◆ INSTRUCTIONS FOR THE TASK ◆
If a line in the data contains "black", copy it out.

◆ GIVEN MATERIAL ◆
────────

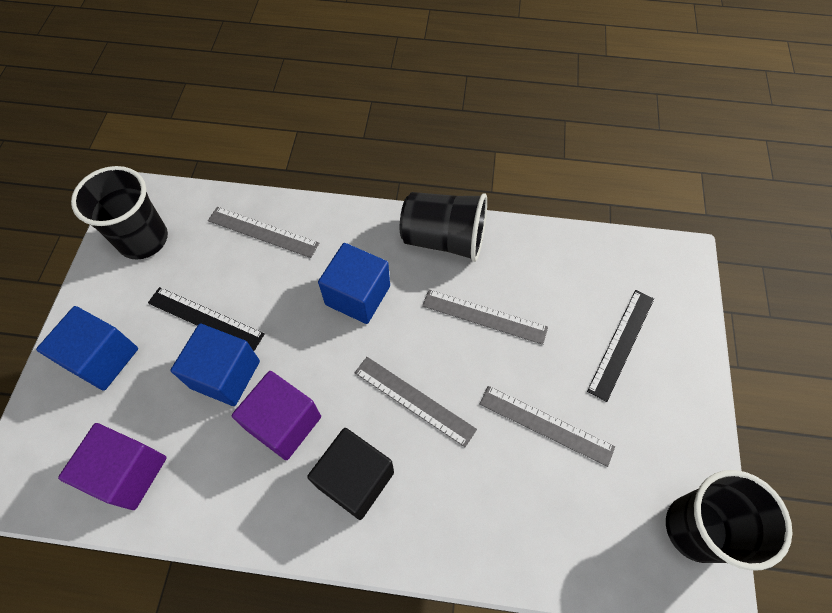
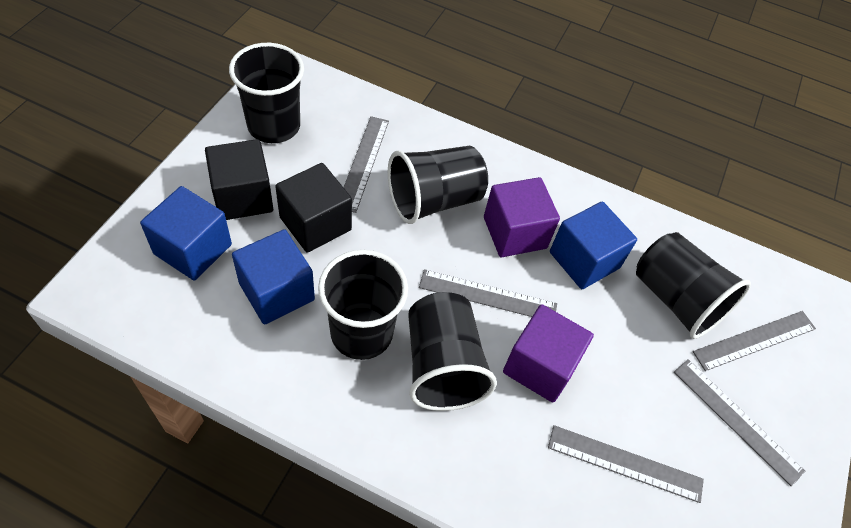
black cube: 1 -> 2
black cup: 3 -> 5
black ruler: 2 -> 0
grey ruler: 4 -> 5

────────

◆ RESPONSE TO THIS TASK ◆
black cube: 1 -> 2
black cup: 3 -> 5
black ruler: 2 -> 0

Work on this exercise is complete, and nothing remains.